Work instruction: Without the images, set down each entry exactly.

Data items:
#####

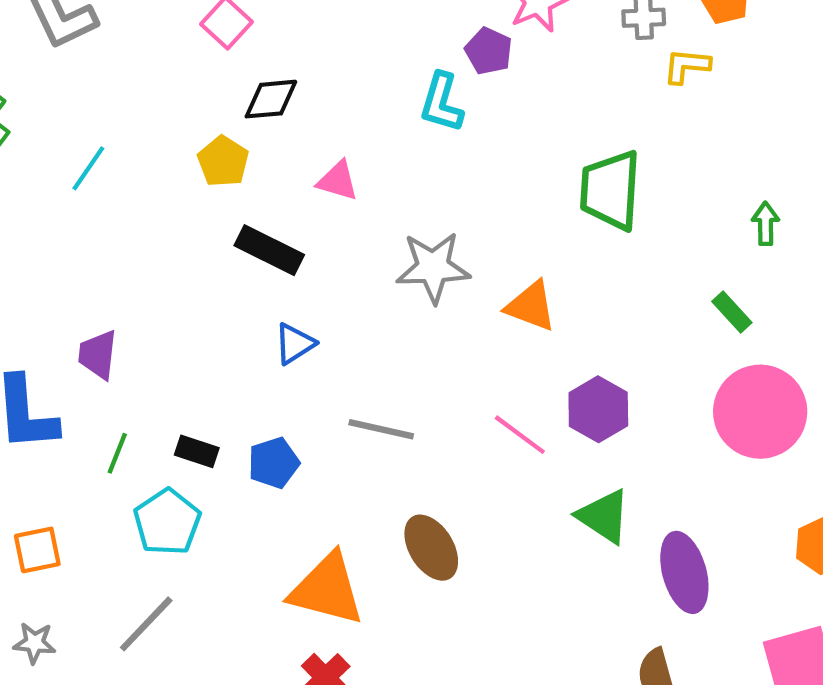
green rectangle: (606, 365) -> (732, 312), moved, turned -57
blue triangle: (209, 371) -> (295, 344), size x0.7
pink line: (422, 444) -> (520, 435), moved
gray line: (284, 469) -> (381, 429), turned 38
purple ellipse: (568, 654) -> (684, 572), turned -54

#####

Result of this task:
green rectangle: (606, 365) -> (732, 312), moved, turned -57
blue triangle: (209, 371) -> (295, 344), size x0.7
pink line: (422, 444) -> (520, 435), moved
gray line: (284, 469) -> (381, 429), turned 38
purple ellipse: (568, 654) -> (684, 572), turned -54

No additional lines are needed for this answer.